Data extract =>
§ §

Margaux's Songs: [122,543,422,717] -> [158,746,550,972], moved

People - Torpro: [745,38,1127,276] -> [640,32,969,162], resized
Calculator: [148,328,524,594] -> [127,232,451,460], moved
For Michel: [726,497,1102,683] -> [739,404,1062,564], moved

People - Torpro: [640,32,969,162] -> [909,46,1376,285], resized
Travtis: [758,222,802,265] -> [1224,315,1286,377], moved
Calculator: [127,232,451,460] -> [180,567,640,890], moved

§ §

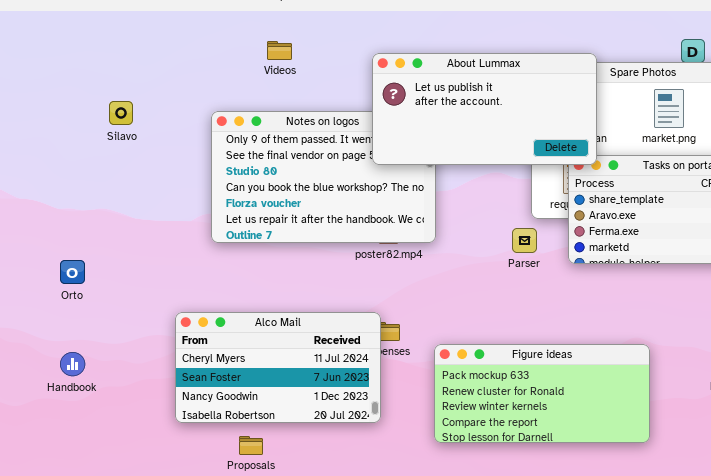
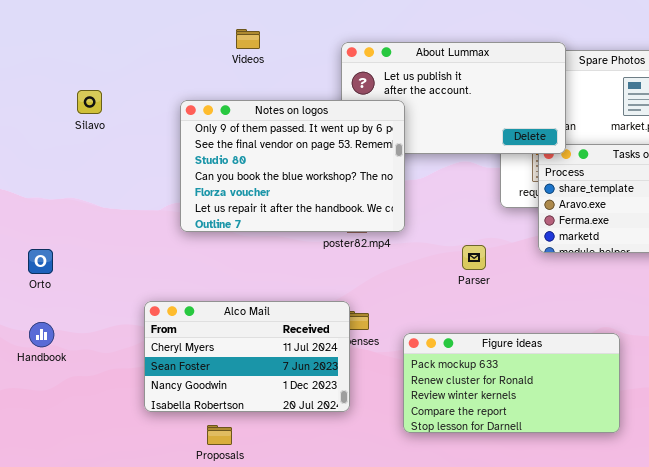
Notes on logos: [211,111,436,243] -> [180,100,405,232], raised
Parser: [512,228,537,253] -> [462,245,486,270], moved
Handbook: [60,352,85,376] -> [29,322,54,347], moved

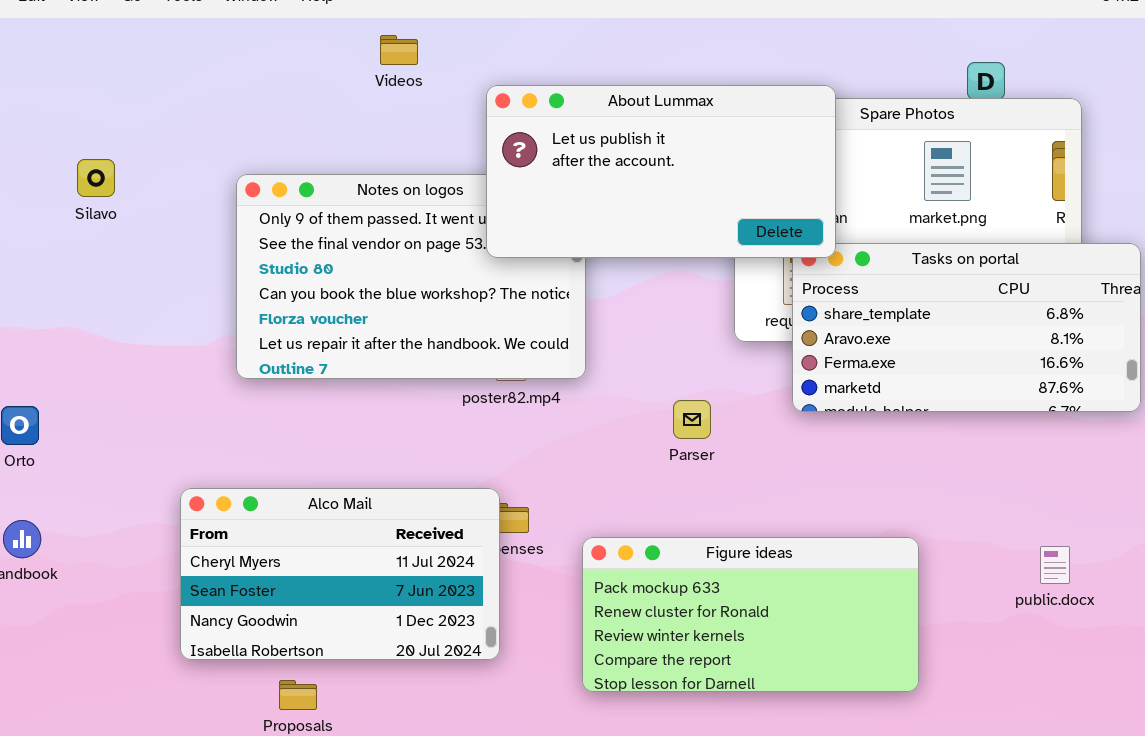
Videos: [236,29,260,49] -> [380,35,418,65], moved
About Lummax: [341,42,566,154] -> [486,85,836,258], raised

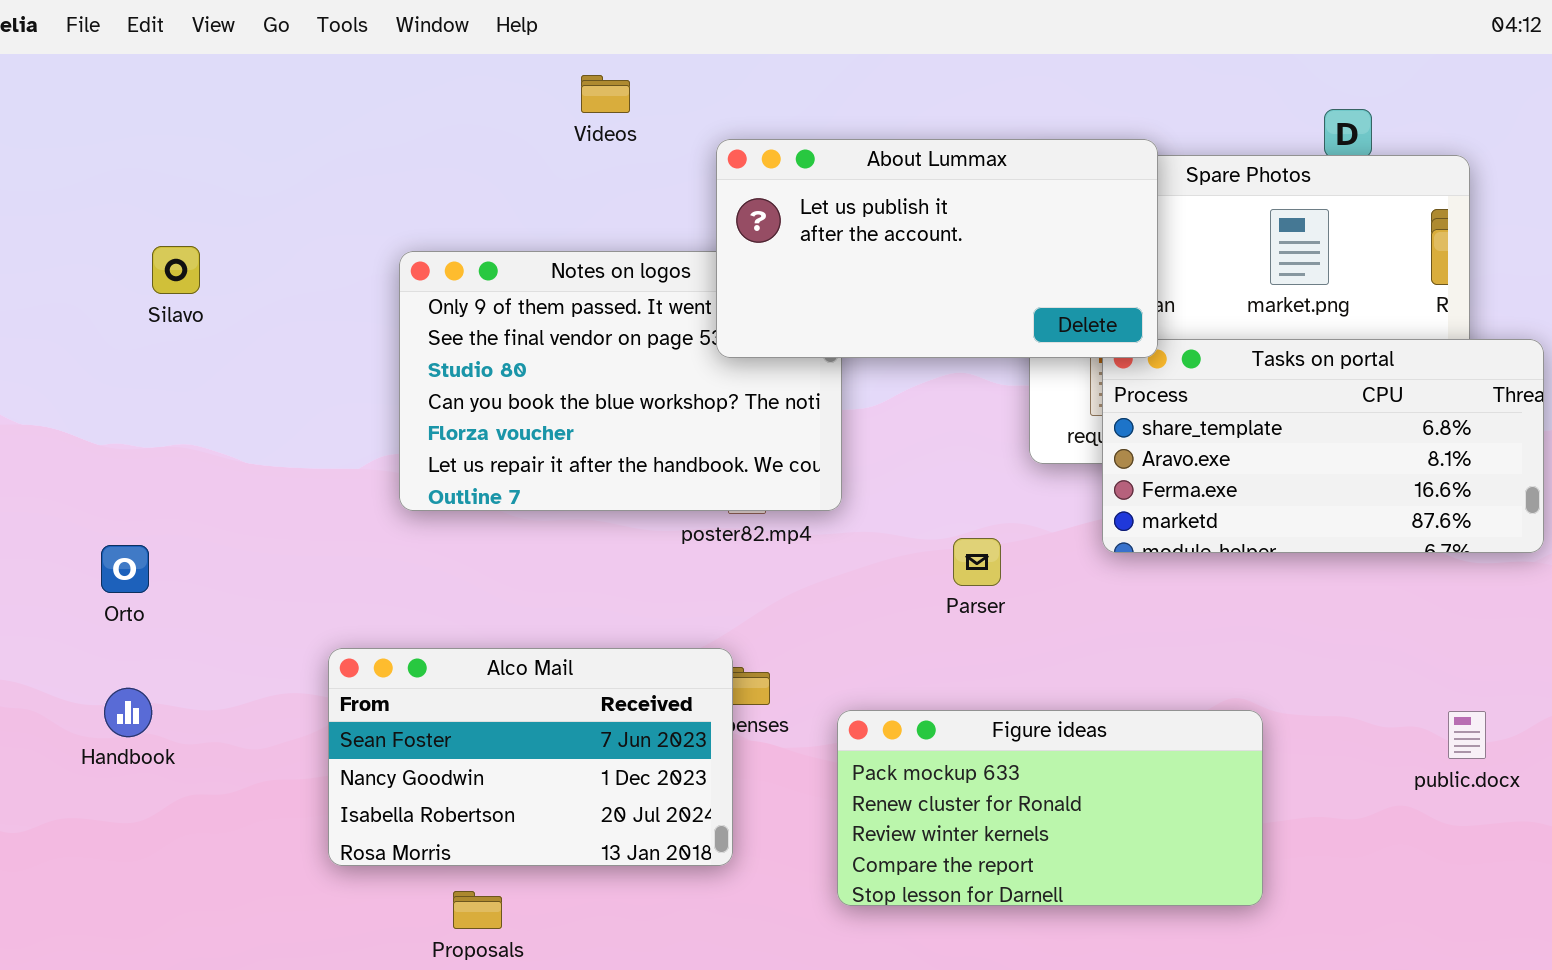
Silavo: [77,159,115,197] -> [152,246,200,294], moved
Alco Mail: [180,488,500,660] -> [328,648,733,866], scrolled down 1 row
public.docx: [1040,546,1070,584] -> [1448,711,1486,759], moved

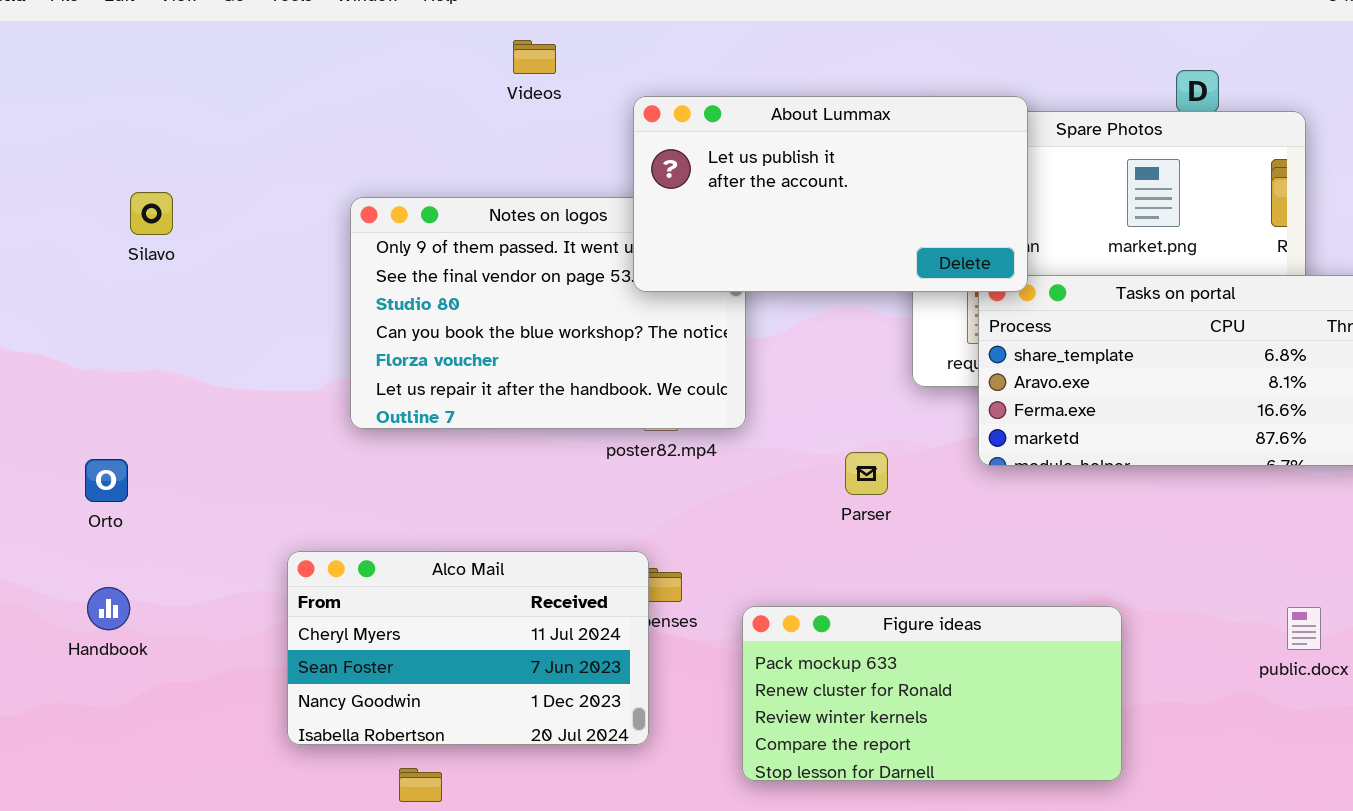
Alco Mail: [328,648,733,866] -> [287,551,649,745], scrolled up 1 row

§ §

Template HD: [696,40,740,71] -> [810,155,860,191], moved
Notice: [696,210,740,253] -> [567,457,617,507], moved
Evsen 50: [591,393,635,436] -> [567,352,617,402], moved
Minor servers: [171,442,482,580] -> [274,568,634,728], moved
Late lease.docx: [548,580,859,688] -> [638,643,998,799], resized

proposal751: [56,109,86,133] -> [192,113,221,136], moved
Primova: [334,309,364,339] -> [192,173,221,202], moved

§ §

Work instruction =>
Pick out each line in the material containing "Mail".

Solution for this task =>
Alco Mail: [180,488,500,660] -> [328,648,733,866], scrolled down 1 row
Alco Mail: [328,648,733,866] -> [287,551,649,745], scrolled up 1 row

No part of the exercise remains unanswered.